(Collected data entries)
--------------------
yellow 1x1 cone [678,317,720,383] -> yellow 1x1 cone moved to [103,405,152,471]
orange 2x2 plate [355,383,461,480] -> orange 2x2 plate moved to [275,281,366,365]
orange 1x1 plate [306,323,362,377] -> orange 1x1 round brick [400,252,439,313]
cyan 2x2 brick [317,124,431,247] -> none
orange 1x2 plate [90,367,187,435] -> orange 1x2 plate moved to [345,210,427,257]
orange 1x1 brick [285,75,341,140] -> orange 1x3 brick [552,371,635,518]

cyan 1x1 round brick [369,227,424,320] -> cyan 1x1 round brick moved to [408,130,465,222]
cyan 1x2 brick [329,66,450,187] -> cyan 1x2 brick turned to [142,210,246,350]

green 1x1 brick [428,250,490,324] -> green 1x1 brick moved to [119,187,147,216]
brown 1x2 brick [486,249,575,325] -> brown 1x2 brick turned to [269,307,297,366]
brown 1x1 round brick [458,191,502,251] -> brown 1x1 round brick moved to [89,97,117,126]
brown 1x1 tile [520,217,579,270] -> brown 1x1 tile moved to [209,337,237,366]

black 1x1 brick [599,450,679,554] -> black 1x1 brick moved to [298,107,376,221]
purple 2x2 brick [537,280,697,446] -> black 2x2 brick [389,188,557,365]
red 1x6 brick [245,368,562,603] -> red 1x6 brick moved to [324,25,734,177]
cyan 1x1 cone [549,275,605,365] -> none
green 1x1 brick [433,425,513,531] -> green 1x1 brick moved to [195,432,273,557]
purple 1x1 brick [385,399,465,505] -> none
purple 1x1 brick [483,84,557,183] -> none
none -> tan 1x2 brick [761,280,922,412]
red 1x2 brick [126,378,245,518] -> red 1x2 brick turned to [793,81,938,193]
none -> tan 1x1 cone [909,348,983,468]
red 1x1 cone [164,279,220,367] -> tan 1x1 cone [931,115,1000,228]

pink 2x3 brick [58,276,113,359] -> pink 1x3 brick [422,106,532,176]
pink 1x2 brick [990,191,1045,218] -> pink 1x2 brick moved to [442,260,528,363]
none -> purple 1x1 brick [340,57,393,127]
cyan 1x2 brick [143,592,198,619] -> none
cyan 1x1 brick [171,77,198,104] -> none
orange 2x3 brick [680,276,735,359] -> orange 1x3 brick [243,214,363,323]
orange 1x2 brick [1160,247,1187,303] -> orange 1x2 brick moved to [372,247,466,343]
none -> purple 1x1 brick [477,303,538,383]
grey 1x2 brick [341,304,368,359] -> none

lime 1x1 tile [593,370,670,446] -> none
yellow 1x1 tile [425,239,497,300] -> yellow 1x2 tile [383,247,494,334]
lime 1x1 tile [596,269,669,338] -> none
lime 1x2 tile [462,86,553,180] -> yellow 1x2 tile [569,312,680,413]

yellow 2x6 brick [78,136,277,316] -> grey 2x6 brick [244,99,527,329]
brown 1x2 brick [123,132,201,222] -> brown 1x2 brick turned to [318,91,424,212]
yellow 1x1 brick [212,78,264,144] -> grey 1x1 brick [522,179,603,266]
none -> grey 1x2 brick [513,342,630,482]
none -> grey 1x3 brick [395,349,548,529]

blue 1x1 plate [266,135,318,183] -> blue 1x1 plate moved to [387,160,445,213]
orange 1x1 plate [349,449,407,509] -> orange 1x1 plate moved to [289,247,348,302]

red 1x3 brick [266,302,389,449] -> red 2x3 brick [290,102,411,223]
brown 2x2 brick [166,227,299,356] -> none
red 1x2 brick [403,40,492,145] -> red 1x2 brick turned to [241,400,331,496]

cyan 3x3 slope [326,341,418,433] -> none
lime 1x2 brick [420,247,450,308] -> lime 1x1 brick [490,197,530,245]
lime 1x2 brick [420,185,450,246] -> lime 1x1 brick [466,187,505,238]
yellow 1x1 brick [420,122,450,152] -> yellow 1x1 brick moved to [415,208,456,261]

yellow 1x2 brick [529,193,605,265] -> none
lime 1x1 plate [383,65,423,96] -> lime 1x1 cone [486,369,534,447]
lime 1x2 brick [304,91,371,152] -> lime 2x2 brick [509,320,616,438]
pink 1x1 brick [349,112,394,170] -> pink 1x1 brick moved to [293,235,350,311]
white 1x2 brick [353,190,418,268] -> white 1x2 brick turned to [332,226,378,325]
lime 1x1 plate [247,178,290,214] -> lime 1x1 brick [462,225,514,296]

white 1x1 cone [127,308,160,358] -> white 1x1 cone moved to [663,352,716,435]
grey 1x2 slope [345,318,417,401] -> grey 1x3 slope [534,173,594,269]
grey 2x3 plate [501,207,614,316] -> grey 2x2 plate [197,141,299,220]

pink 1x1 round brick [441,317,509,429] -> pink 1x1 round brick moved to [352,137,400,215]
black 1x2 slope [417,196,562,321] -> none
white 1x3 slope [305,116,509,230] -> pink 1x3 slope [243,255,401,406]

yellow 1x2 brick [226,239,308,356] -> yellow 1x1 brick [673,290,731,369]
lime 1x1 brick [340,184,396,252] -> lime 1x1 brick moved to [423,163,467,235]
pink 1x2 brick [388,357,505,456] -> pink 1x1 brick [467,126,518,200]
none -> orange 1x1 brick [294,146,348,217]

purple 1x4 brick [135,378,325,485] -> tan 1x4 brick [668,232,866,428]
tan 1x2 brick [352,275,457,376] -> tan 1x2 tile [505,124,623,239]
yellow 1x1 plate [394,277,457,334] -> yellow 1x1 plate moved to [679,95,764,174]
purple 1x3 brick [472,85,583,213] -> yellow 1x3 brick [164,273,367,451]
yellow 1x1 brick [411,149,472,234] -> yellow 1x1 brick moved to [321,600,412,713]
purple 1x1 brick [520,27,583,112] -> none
--------------------
Description of the task
Give back each entry above precisely as it was written.

Written answer
yellow 1x1 cone [678,317,720,383] -> yellow 1x1 cone moved to [103,405,152,471]
orange 2x2 plate [355,383,461,480] -> orange 2x2 plate moved to [275,281,366,365]
orange 1x1 plate [306,323,362,377] -> orange 1x1 round brick [400,252,439,313]
cyan 2x2 brick [317,124,431,247] -> none
orange 1x2 plate [90,367,187,435] -> orange 1x2 plate moved to [345,210,427,257]
orange 1x1 brick [285,75,341,140] -> orange 1x3 brick [552,371,635,518]

cyan 1x1 round brick [369,227,424,320] -> cyan 1x1 round brick moved to [408,130,465,222]
cyan 1x2 brick [329,66,450,187] -> cyan 1x2 brick turned to [142,210,246,350]

green 1x1 brick [428,250,490,324] -> green 1x1 brick moved to [119,187,147,216]
brown 1x2 brick [486,249,575,325] -> brown 1x2 brick turned to [269,307,297,366]
brown 1x1 round brick [458,191,502,251] -> brown 1x1 round brick moved to [89,97,117,126]
brown 1x1 tile [520,217,579,270] -> brown 1x1 tile moved to [209,337,237,366]

black 1x1 brick [599,450,679,554] -> black 1x1 brick moved to [298,107,376,221]
purple 2x2 brick [537,280,697,446] -> black 2x2 brick [389,188,557,365]
red 1x6 brick [245,368,562,603] -> red 1x6 brick moved to [324,25,734,177]
cyan 1x1 cone [549,275,605,365] -> none
green 1x1 brick [433,425,513,531] -> green 1x1 brick moved to [195,432,273,557]
purple 1x1 brick [385,399,465,505] -> none
purple 1x1 brick [483,84,557,183] -> none
none -> tan 1x2 brick [761,280,922,412]
red 1x2 brick [126,378,245,518] -> red 1x2 brick turned to [793,81,938,193]
none -> tan 1x1 cone [909,348,983,468]
red 1x1 cone [164,279,220,367] -> tan 1x1 cone [931,115,1000,228]

pink 2x3 brick [58,276,113,359] -> pink 1x3 brick [422,106,532,176]
pink 1x2 brick [990,191,1045,218] -> pink 1x2 brick moved to [442,260,528,363]
none -> purple 1x1 brick [340,57,393,127]
cyan 1x2 brick [143,592,198,619] -> none
cyan 1x1 brick [171,77,198,104] -> none
orange 2x3 brick [680,276,735,359] -> orange 1x3 brick [243,214,363,323]
orange 1x2 brick [1160,247,1187,303] -> orange 1x2 brick moved to [372,247,466,343]
none -> purple 1x1 brick [477,303,538,383]
grey 1x2 brick [341,304,368,359] -> none

lime 1x1 tile [593,370,670,446] -> none
yellow 1x1 tile [425,239,497,300] -> yellow 1x2 tile [383,247,494,334]
lime 1x1 tile [596,269,669,338] -> none
lime 1x2 tile [462,86,553,180] -> yellow 1x2 tile [569,312,680,413]

yellow 2x6 brick [78,136,277,316] -> grey 2x6 brick [244,99,527,329]
brown 1x2 brick [123,132,201,222] -> brown 1x2 brick turned to [318,91,424,212]
yellow 1x1 brick [212,78,264,144] -> grey 1x1 brick [522,179,603,266]
none -> grey 1x2 brick [513,342,630,482]
none -> grey 1x3 brick [395,349,548,529]

blue 1x1 plate [266,135,318,183] -> blue 1x1 plate moved to [387,160,445,213]
orange 1x1 plate [349,449,407,509] -> orange 1x1 plate moved to [289,247,348,302]

red 1x3 brick [266,302,389,449] -> red 2x3 brick [290,102,411,223]
brown 2x2 brick [166,227,299,356] -> none
red 1x2 brick [403,40,492,145] -> red 1x2 brick turned to [241,400,331,496]

cyan 3x3 slope [326,341,418,433] -> none
lime 1x2 brick [420,247,450,308] -> lime 1x1 brick [490,197,530,245]
lime 1x2 brick [420,185,450,246] -> lime 1x1 brick [466,187,505,238]
yellow 1x1 brick [420,122,450,152] -> yellow 1x1 brick moved to [415,208,456,261]

yellow 1x2 brick [529,193,605,265] -> none
lime 1x1 plate [383,65,423,96] -> lime 1x1 cone [486,369,534,447]
lime 1x2 brick [304,91,371,152] -> lime 2x2 brick [509,320,616,438]
pink 1x1 brick [349,112,394,170] -> pink 1x1 brick moved to [293,235,350,311]
white 1x2 brick [353,190,418,268] -> white 1x2 brick turned to [332,226,378,325]
lime 1x1 plate [247,178,290,214] -> lime 1x1 brick [462,225,514,296]

white 1x1 cone [127,308,160,358] -> white 1x1 cone moved to [663,352,716,435]
grey 1x2 slope [345,318,417,401] -> grey 1x3 slope [534,173,594,269]
grey 2x3 plate [501,207,614,316] -> grey 2x2 plate [197,141,299,220]

pink 1x1 round brick [441,317,509,429] -> pink 1x1 round brick moved to [352,137,400,215]
black 1x2 slope [417,196,562,321] -> none
white 1x3 slope [305,116,509,230] -> pink 1x3 slope [243,255,401,406]

yellow 1x2 brick [226,239,308,356] -> yellow 1x1 brick [673,290,731,369]
lime 1x1 brick [340,184,396,252] -> lime 1x1 brick moved to [423,163,467,235]
pink 1x2 brick [388,357,505,456] -> pink 1x1 brick [467,126,518,200]
none -> orange 1x1 brick [294,146,348,217]

purple 1x4 brick [135,378,325,485] -> tan 1x4 brick [668,232,866,428]
tan 1x2 brick [352,275,457,376] -> tan 1x2 tile [505,124,623,239]
yellow 1x1 plate [394,277,457,334] -> yellow 1x1 plate moved to [679,95,764,174]
purple 1x3 brick [472,85,583,213] -> yellow 1x3 brick [164,273,367,451]
yellow 1x1 brick [411,149,472,234] -> yellow 1x1 brick moved to [321,600,412,713]
purple 1x1 brick [520,27,583,112] -> none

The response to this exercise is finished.